==== GIVEN RECORDS ====

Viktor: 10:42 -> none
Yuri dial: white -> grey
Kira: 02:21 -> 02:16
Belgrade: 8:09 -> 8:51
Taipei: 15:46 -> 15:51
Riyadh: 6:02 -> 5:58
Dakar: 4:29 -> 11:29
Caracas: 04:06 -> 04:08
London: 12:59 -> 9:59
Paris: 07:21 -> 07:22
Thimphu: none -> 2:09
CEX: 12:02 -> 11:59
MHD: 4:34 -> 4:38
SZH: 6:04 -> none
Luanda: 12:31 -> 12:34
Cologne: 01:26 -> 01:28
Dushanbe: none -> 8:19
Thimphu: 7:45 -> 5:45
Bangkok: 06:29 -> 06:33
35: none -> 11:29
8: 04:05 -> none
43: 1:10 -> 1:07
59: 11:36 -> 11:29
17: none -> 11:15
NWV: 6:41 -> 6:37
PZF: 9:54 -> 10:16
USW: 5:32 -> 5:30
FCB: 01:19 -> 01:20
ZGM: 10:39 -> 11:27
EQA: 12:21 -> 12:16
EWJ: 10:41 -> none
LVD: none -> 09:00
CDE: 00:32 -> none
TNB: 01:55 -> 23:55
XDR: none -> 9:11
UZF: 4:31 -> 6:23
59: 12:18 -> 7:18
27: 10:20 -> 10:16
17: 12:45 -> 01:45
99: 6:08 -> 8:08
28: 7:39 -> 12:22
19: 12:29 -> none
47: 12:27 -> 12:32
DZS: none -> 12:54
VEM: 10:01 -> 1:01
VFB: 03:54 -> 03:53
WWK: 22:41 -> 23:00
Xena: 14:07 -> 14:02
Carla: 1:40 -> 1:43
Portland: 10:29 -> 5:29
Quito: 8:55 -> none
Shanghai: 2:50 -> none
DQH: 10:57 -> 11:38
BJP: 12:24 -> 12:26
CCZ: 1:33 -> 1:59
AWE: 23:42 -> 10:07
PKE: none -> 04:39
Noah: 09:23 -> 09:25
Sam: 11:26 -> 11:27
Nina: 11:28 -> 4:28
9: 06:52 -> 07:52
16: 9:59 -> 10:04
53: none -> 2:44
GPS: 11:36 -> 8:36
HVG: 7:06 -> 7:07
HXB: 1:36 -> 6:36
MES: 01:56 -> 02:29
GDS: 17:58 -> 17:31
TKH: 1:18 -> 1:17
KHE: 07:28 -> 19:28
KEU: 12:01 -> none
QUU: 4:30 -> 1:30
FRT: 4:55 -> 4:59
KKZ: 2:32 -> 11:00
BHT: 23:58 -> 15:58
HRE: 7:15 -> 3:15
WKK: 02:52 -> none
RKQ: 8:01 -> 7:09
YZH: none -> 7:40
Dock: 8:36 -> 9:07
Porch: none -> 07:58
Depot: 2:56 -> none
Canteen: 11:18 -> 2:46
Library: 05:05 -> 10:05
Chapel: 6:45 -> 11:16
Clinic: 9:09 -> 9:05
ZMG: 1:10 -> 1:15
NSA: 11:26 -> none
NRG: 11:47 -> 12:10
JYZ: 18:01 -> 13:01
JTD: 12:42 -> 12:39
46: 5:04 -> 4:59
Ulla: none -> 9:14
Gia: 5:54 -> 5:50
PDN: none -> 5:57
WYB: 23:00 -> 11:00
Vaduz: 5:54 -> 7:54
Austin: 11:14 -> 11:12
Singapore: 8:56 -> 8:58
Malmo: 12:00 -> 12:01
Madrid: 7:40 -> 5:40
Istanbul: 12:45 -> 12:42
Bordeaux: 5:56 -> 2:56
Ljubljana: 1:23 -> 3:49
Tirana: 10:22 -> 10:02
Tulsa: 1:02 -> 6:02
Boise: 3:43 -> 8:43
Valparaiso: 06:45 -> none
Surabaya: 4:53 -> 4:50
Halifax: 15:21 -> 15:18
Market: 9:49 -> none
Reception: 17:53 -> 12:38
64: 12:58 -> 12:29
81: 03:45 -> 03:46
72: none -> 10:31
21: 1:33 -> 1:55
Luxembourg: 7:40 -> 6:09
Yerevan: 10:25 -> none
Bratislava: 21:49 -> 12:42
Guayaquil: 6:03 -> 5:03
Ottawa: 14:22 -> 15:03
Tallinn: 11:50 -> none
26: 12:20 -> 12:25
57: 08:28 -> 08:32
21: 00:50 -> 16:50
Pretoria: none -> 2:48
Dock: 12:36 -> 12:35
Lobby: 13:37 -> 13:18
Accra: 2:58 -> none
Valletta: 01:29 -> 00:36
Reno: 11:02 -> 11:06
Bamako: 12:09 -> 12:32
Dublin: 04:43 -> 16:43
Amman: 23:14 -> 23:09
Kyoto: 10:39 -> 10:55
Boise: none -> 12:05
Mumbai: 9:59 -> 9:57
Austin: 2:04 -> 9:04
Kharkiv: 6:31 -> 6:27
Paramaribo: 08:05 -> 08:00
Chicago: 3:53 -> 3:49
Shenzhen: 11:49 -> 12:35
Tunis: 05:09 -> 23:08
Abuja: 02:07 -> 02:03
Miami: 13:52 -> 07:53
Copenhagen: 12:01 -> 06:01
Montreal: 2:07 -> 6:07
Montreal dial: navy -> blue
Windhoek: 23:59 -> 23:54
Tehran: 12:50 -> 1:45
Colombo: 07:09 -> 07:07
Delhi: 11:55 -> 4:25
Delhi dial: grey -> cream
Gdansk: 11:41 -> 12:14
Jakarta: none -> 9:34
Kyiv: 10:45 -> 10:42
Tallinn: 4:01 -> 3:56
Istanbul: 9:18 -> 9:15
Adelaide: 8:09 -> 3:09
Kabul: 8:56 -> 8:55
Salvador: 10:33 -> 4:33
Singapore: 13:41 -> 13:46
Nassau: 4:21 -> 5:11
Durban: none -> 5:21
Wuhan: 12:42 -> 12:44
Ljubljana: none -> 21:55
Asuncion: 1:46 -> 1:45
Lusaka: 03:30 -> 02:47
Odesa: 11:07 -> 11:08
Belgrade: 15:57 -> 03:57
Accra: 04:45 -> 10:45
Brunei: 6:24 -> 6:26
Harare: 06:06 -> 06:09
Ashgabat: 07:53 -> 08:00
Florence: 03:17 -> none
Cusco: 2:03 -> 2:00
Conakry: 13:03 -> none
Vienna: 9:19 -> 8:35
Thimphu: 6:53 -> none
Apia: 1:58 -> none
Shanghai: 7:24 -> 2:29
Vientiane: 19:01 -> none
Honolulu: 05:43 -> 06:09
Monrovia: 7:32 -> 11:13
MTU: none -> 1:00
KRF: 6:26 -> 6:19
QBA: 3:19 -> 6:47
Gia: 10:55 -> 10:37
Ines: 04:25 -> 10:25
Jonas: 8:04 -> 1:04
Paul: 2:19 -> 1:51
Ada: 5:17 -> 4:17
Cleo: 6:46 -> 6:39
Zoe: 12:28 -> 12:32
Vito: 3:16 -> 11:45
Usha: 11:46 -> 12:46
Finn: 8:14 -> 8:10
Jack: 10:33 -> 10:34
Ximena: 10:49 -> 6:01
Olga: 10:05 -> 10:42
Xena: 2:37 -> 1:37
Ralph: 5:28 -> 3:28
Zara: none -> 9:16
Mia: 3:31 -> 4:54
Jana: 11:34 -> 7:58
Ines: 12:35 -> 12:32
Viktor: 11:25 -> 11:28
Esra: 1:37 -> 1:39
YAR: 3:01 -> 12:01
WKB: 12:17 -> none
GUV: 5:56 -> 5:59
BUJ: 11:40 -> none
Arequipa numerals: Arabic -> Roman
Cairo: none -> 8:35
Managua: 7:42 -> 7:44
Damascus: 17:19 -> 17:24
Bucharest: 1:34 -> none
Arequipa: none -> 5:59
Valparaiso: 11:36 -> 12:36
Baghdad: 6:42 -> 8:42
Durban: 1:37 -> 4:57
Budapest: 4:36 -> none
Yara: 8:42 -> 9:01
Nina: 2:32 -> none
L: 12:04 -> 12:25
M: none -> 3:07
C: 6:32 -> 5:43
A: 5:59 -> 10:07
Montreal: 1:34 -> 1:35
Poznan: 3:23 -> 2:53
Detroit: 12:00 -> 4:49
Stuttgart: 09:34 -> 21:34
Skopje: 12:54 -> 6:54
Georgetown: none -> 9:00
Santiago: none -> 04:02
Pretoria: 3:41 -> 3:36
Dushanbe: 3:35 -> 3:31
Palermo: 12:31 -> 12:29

====

## WRITTEN TASK
Please quote the entries above from the first line through the line holding "DQH: 10:57 -> 11:38", inclusive.

## WRITTEN REPLY
Viktor: 10:42 -> none
Yuri dial: white -> grey
Kira: 02:21 -> 02:16
Belgrade: 8:09 -> 8:51
Taipei: 15:46 -> 15:51
Riyadh: 6:02 -> 5:58
Dakar: 4:29 -> 11:29
Caracas: 04:06 -> 04:08
London: 12:59 -> 9:59
Paris: 07:21 -> 07:22
Thimphu: none -> 2:09
CEX: 12:02 -> 11:59
MHD: 4:34 -> 4:38
SZH: 6:04 -> none
Luanda: 12:31 -> 12:34
Cologne: 01:26 -> 01:28
Dushanbe: none -> 8:19
Thimphu: 7:45 -> 5:45
Bangkok: 06:29 -> 06:33
35: none -> 11:29
8: 04:05 -> none
43: 1:10 -> 1:07
59: 11:36 -> 11:29
17: none -> 11:15
NWV: 6:41 -> 6:37
PZF: 9:54 -> 10:16
USW: 5:32 -> 5:30
FCB: 01:19 -> 01:20
ZGM: 10:39 -> 11:27
EQA: 12:21 -> 12:16
EWJ: 10:41 -> none
LVD: none -> 09:00
CDE: 00:32 -> none
TNB: 01:55 -> 23:55
XDR: none -> 9:11
UZF: 4:31 -> 6:23
59: 12:18 -> 7:18
27: 10:20 -> 10:16
17: 12:45 -> 01:45
99: 6:08 -> 8:08
28: 7:39 -> 12:22
19: 12:29 -> none
47: 12:27 -> 12:32
DZS: none -> 12:54
VEM: 10:01 -> 1:01
VFB: 03:54 -> 03:53
WWK: 22:41 -> 23:00
Xena: 14:07 -> 14:02
Carla: 1:40 -> 1:43
Portland: 10:29 -> 5:29
Quito: 8:55 -> none
Shanghai: 2:50 -> none
DQH: 10:57 -> 11:38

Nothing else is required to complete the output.